Emit the data below verbatim, stripping out any pictures.

[Data records]
- - -

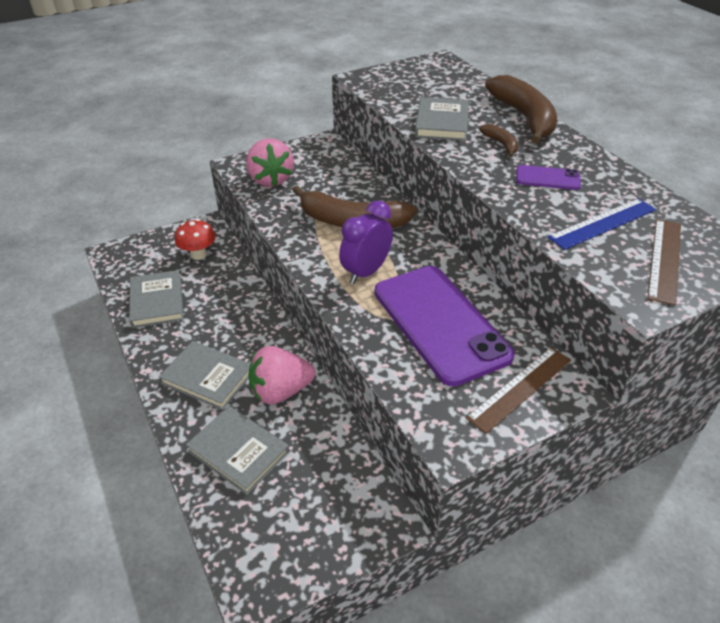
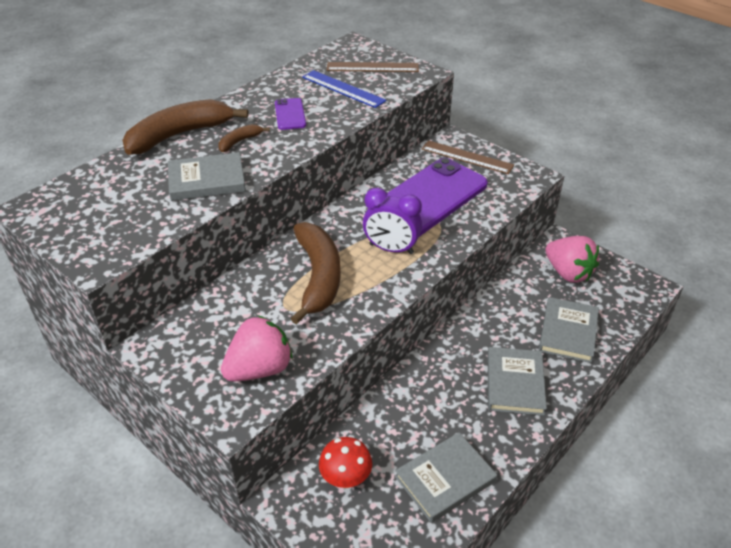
camera: 110 degrees left, 0 degrees up
(280, 391) = (496, 328): pink strawberry -> pink strawberry (568, 273)

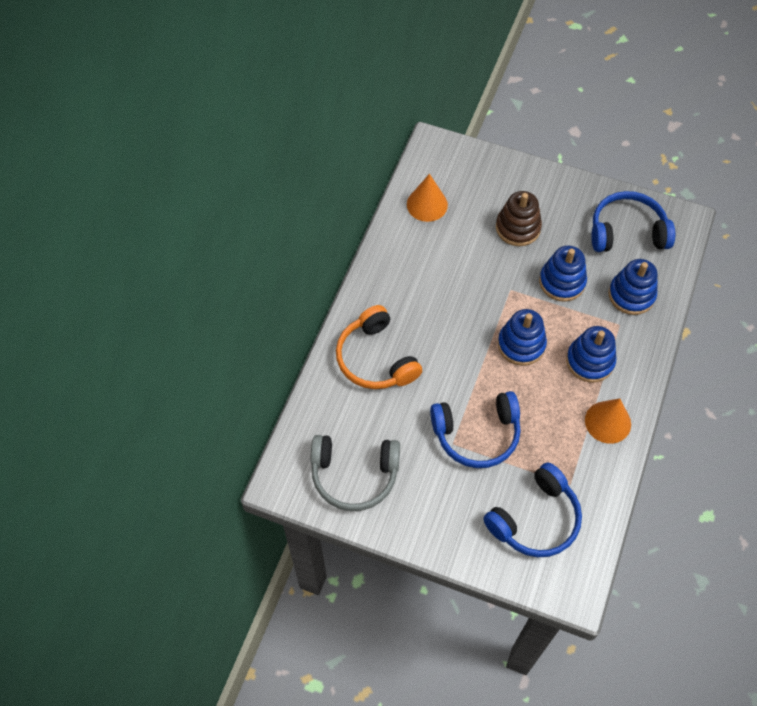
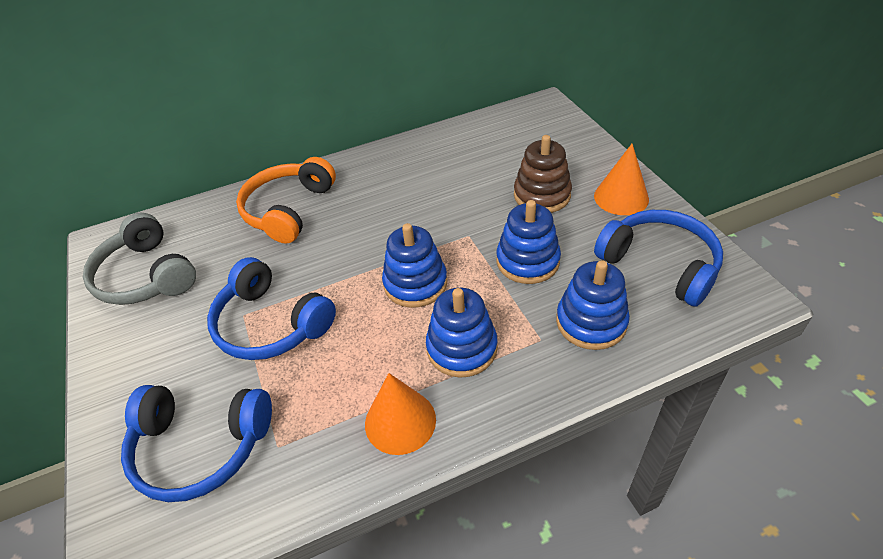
camera: 50 degrees right, 15 degrees down
(427, 204) = (483, 137): orange cone -> orange cone (621, 197)

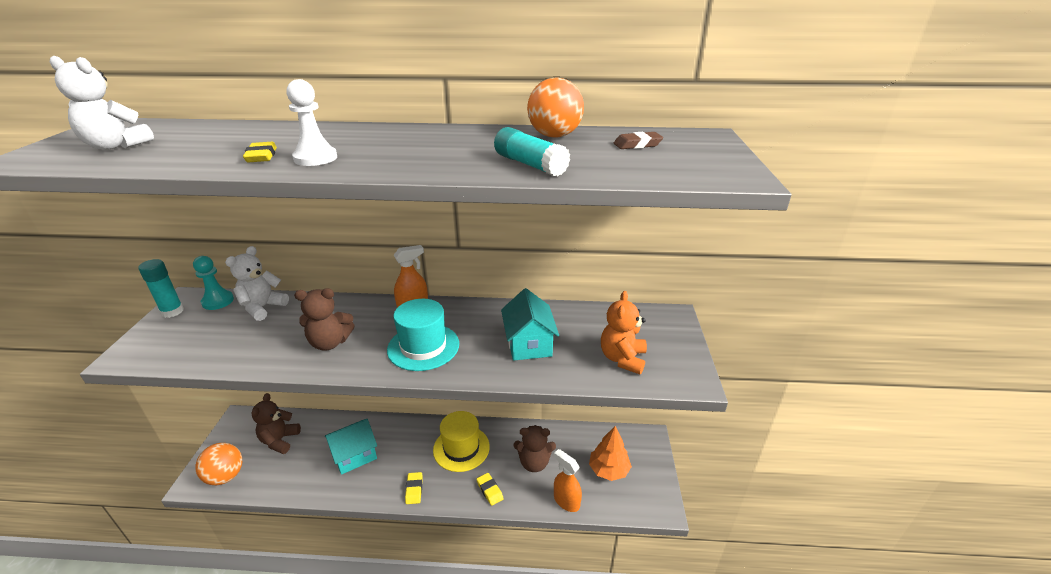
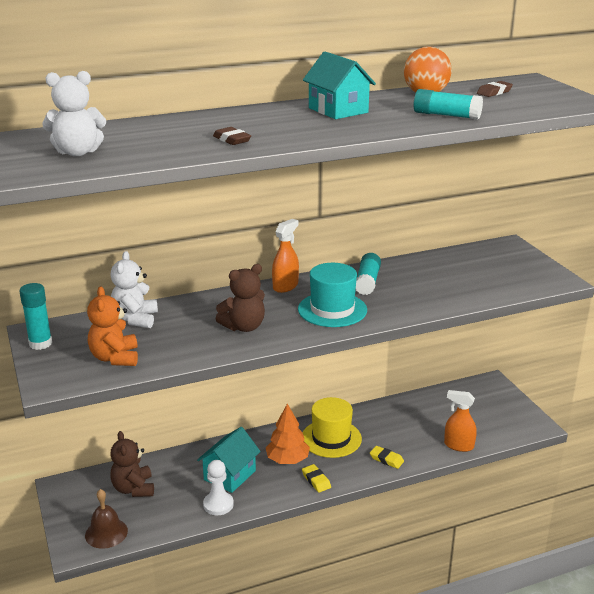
camera: 25 degrees left, 5 degrees down
(218, 301) = (77, 325): turquoise pawn -> none
(225, 476) = (106, 533): orange ball -> brown bell
(261, 156) = (232, 140): yellow eraser -> brown eraser
(315, 158) = (279, 134): white pawn -> white pawn (218, 504)
(488, 323) = (367, 282): none -> turquoise glue stick
(529, 344) = (418, 287): turquoise house -> turquoise house (338, 110)
(534, 463) = (408, 428): brown teddy bear -> none
(608, 470) = (476, 414): orange tree -> orange tree (287, 460)
(622, 359) = (499, 280): orange teddy bear -> orange teddy bear (115, 358)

- - -

**Answer space**.
camera: 110 degrees left, 0 degrees up
(280, 391) = (496, 328): pink strawberry -> pink strawberry (568, 273)

camera: 50 degrees right, 15 degrees down
(427, 204) = (483, 137): orange cone -> orange cone (621, 197)

camera: 25 degrees left, 5 degrees down
(218, 301) = (77, 325): turquoise pawn -> none
(225, 476) = (106, 533): orange ball -> brown bell
(261, 156) = (232, 140): yellow eraser -> brown eraser
(315, 158) = (279, 134): white pawn -> white pawn (218, 504)
(488, 323) = (367, 282): none -> turquoise glue stick
(529, 344) = (418, 287): turquoise house -> turquoise house (338, 110)
(534, 463) = (408, 428): brown teddy bear -> none
(608, 470) = (476, 414): orange tree -> orange tree (287, 460)
(622, 359) = (499, 280): orange teddy bear -> orange teddy bear (115, 358)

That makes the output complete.